▸ WHAT YOU SHOULD DO:
Here the whole listing must be retyped exactly, with no line omitted.

== Segment start ==

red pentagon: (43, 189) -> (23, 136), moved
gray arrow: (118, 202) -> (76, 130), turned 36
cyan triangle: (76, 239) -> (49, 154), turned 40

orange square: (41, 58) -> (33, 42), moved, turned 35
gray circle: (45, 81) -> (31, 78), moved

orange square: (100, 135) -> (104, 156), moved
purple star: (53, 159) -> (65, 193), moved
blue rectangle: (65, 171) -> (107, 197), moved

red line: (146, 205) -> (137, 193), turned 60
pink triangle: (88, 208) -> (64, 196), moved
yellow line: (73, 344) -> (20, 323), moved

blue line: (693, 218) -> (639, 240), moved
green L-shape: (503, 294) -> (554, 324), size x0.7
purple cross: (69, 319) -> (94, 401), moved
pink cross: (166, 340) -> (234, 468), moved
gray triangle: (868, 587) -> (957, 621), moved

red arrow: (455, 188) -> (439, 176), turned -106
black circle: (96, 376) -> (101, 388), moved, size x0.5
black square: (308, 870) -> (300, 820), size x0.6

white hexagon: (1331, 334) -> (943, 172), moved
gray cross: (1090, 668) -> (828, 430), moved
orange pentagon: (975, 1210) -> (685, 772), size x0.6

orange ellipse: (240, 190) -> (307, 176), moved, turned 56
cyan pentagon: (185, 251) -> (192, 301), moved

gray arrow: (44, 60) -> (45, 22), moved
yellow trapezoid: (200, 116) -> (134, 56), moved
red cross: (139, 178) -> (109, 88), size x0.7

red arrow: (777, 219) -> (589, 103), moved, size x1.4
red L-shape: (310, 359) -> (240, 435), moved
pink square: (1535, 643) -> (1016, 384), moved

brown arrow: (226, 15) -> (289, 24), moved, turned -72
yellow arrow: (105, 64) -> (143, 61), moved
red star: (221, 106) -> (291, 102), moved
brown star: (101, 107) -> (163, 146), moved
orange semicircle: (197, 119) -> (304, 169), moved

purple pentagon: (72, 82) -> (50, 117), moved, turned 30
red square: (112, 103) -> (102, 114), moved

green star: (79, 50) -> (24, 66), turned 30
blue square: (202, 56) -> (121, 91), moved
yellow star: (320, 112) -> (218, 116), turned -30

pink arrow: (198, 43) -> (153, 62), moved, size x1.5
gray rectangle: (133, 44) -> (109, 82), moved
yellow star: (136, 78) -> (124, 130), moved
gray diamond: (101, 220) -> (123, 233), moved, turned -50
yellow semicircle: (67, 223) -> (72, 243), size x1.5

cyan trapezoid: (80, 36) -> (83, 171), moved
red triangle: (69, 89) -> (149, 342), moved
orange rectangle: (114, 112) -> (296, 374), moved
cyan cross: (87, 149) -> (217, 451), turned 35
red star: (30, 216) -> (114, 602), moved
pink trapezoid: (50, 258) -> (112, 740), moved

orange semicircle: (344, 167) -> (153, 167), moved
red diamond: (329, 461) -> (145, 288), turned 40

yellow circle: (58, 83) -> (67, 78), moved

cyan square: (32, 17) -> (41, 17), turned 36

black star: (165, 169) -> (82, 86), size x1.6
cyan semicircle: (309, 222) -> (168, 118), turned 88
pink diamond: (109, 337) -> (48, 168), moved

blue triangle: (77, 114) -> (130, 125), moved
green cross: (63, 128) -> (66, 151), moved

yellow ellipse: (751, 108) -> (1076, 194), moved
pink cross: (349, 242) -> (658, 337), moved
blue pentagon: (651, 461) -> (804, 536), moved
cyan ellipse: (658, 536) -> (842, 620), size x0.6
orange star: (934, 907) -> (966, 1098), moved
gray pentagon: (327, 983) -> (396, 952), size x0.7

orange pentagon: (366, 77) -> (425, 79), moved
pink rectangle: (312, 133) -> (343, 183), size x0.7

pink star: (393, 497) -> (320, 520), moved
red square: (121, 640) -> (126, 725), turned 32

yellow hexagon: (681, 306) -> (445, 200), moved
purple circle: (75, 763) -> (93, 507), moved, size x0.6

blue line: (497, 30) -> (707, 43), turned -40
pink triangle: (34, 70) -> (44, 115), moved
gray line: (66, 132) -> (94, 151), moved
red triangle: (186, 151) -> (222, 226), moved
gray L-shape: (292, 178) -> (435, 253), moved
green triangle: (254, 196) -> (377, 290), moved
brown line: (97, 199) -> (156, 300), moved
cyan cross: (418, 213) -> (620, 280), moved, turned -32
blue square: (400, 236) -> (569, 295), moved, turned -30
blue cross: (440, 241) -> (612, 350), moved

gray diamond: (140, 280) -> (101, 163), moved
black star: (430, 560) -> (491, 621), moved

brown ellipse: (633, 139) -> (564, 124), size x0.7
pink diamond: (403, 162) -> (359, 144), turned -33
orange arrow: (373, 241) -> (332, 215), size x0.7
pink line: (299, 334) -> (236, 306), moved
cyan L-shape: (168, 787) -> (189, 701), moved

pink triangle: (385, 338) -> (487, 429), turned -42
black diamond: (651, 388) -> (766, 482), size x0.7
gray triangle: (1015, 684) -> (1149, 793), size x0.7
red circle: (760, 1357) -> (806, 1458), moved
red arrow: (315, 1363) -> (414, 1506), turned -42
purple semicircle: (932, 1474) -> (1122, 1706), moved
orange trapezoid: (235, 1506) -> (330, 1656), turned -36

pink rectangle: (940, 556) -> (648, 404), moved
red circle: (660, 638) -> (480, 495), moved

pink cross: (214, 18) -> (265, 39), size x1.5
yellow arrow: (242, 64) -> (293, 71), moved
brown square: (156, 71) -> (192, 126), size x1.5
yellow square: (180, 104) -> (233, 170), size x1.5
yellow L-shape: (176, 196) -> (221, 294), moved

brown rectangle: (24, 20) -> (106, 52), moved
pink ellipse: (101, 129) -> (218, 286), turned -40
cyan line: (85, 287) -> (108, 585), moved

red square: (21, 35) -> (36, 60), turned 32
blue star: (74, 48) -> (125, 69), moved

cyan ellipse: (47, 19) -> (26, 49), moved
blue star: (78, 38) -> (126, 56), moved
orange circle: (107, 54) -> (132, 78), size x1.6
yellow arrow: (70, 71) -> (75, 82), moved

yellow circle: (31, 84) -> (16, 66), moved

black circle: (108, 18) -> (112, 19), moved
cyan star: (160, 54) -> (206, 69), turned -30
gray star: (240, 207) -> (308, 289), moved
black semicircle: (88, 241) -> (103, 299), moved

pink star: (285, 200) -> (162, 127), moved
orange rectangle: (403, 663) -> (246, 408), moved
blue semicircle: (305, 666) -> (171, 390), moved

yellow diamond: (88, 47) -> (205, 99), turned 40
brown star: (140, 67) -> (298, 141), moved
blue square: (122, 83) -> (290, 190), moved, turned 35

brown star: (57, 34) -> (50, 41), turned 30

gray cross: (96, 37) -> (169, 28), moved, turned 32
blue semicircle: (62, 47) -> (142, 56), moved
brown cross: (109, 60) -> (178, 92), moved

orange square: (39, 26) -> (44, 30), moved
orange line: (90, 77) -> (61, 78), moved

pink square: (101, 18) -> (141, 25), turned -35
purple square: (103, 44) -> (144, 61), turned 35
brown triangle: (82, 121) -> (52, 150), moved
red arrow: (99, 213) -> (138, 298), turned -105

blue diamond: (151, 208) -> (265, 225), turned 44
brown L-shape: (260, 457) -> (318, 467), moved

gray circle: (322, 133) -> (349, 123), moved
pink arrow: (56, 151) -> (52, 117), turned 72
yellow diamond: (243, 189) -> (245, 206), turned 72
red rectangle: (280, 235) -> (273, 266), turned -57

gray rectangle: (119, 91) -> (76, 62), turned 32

== Segment end ==

▸ ANSWER TO THIS TASK:
red pentagon: (43, 189) -> (23, 136), moved
gray arrow: (118, 202) -> (76, 130), turned 36
cyan triangle: (76, 239) -> (49, 154), turned 40

orange square: (41, 58) -> (33, 42), moved, turned 35
gray circle: (45, 81) -> (31, 78), moved

orange square: (100, 135) -> (104, 156), moved
purple star: (53, 159) -> (65, 193), moved
blue rectangle: (65, 171) -> (107, 197), moved

red line: (146, 205) -> (137, 193), turned 60
pink triangle: (88, 208) -> (64, 196), moved
yellow line: (73, 344) -> (20, 323), moved

blue line: (693, 218) -> (639, 240), moved
green L-shape: (503, 294) -> (554, 324), size x0.7
purple cross: (69, 319) -> (94, 401), moved
pink cross: (166, 340) -> (234, 468), moved
gray triangle: (868, 587) -> (957, 621), moved

red arrow: (455, 188) -> (439, 176), turned -106
black circle: (96, 376) -> (101, 388), moved, size x0.5
black square: (308, 870) -> (300, 820), size x0.6

white hexagon: (1331, 334) -> (943, 172), moved
gray cross: (1090, 668) -> (828, 430), moved
orange pentagon: (975, 1210) -> (685, 772), size x0.6

orange ellipse: (240, 190) -> (307, 176), moved, turned 56
cyan pentagon: (185, 251) -> (192, 301), moved

gray arrow: (44, 60) -> (45, 22), moved
yellow trapezoid: (200, 116) -> (134, 56), moved
red cross: (139, 178) -> (109, 88), size x0.7

red arrow: (777, 219) -> (589, 103), moved, size x1.4
red L-shape: (310, 359) -> (240, 435), moved
pink square: (1535, 643) -> (1016, 384), moved

brown arrow: (226, 15) -> (289, 24), moved, turned -72
yellow arrow: (105, 64) -> (143, 61), moved
red star: (221, 106) -> (291, 102), moved
brown star: (101, 107) -> (163, 146), moved
orange semicircle: (197, 119) -> (304, 169), moved

purple pentagon: (72, 82) -> (50, 117), moved, turned 30
red square: (112, 103) -> (102, 114), moved

green star: (79, 50) -> (24, 66), turned 30
blue square: (202, 56) -> (121, 91), moved
yellow star: (320, 112) -> (218, 116), turned -30

pink arrow: (198, 43) -> (153, 62), moved, size x1.5
gray rectangle: (133, 44) -> (109, 82), moved
yellow star: (136, 78) -> (124, 130), moved
gray diamond: (101, 220) -> (123, 233), moved, turned -50
yellow semicircle: (67, 223) -> (72, 243), size x1.5

cyan trapezoid: (80, 36) -> (83, 171), moved
red triangle: (69, 89) -> (149, 342), moved
orange rectangle: (114, 112) -> (296, 374), moved
cyan cross: (87, 149) -> (217, 451), turned 35
red star: (30, 216) -> (114, 602), moved
pink trapezoid: (50, 258) -> (112, 740), moved

orange semicircle: (344, 167) -> (153, 167), moved
red diamond: (329, 461) -> (145, 288), turned 40

yellow circle: (58, 83) -> (67, 78), moved

cyan square: (32, 17) -> (41, 17), turned 36

black star: (165, 169) -> (82, 86), size x1.6
cyan semicircle: (309, 222) -> (168, 118), turned 88
pink diamond: (109, 337) -> (48, 168), moved

blue triangle: (77, 114) -> (130, 125), moved
green cross: (63, 128) -> (66, 151), moved

yellow ellipse: (751, 108) -> (1076, 194), moved
pink cross: (349, 242) -> (658, 337), moved
blue pentagon: (651, 461) -> (804, 536), moved
cyan ellipse: (658, 536) -> (842, 620), size x0.6
orange star: (934, 907) -> (966, 1098), moved
gray pentagon: (327, 983) -> (396, 952), size x0.7

orange pentagon: (366, 77) -> (425, 79), moved
pink rectangle: (312, 133) -> (343, 183), size x0.7

pink star: (393, 497) -> (320, 520), moved
red square: (121, 640) -> (126, 725), turned 32

yellow hexagon: (681, 306) -> (445, 200), moved
purple circle: (75, 763) -> (93, 507), moved, size x0.6

blue line: (497, 30) -> (707, 43), turned -40
pink triangle: (34, 70) -> (44, 115), moved
gray line: (66, 132) -> (94, 151), moved
red triangle: (186, 151) -> (222, 226), moved
gray L-shape: (292, 178) -> (435, 253), moved
green triangle: (254, 196) -> (377, 290), moved
brown line: (97, 199) -> (156, 300), moved
cyan cross: (418, 213) -> (620, 280), moved, turned -32
blue square: (400, 236) -> (569, 295), moved, turned -30
blue cross: (440, 241) -> (612, 350), moved

gray diamond: (140, 280) -> (101, 163), moved
black star: (430, 560) -> (491, 621), moved

brown ellipse: (633, 139) -> (564, 124), size x0.7
pink diamond: (403, 162) -> (359, 144), turned -33
orange arrow: (373, 241) -> (332, 215), size x0.7
pink line: (299, 334) -> (236, 306), moved
cyan L-shape: (168, 787) -> (189, 701), moved

pink triangle: (385, 338) -> (487, 429), turned -42
black diamond: (651, 388) -> (766, 482), size x0.7
gray triangle: (1015, 684) -> (1149, 793), size x0.7
red circle: (760, 1357) -> (806, 1458), moved
red arrow: (315, 1363) -> (414, 1506), turned -42
purple semicircle: (932, 1474) -> (1122, 1706), moved
orange trapezoid: (235, 1506) -> (330, 1656), turned -36

pink rectangle: (940, 556) -> (648, 404), moved
red circle: (660, 638) -> (480, 495), moved

pink cross: (214, 18) -> (265, 39), size x1.5
yellow arrow: (242, 64) -> (293, 71), moved
brown square: (156, 71) -> (192, 126), size x1.5
yellow square: (180, 104) -> (233, 170), size x1.5
yellow L-shape: (176, 196) -> (221, 294), moved

brown rectangle: (24, 20) -> (106, 52), moved
pink ellipse: (101, 129) -> (218, 286), turned -40
cyan line: (85, 287) -> (108, 585), moved

red square: (21, 35) -> (36, 60), turned 32
blue star: (74, 48) -> (125, 69), moved

cyan ellipse: (47, 19) -> (26, 49), moved
blue star: (78, 38) -> (126, 56), moved
orange circle: (107, 54) -> (132, 78), size x1.6
yellow arrow: (70, 71) -> (75, 82), moved

yellow circle: (31, 84) -> (16, 66), moved

black circle: (108, 18) -> (112, 19), moved
cyan star: (160, 54) -> (206, 69), turned -30
gray star: (240, 207) -> (308, 289), moved
black semicircle: (88, 241) -> (103, 299), moved

pink star: (285, 200) -> (162, 127), moved
orange rectangle: (403, 663) -> (246, 408), moved
blue semicircle: (305, 666) -> (171, 390), moved

yellow diamond: (88, 47) -> (205, 99), turned 40
brown star: (140, 67) -> (298, 141), moved
blue square: (122, 83) -> (290, 190), moved, turned 35

brown star: (57, 34) -> (50, 41), turned 30

gray cross: (96, 37) -> (169, 28), moved, turned 32
blue semicircle: (62, 47) -> (142, 56), moved
brown cross: (109, 60) -> (178, 92), moved

orange square: (39, 26) -> (44, 30), moved
orange line: (90, 77) -> (61, 78), moved

pink square: (101, 18) -> (141, 25), turned -35
purple square: (103, 44) -> (144, 61), turned 35
brown triangle: (82, 121) -> (52, 150), moved
red arrow: (99, 213) -> (138, 298), turned -105

blue diamond: (151, 208) -> (265, 225), turned 44
brown L-shape: (260, 457) -> (318, 467), moved

gray circle: (322, 133) -> (349, 123), moved
pink arrow: (56, 151) -> (52, 117), turned 72
yellow diamond: (243, 189) -> (245, 206), turned 72
red rectangle: (280, 235) -> (273, 266), turned -57

gray rectangle: (119, 91) -> (76, 62), turned 32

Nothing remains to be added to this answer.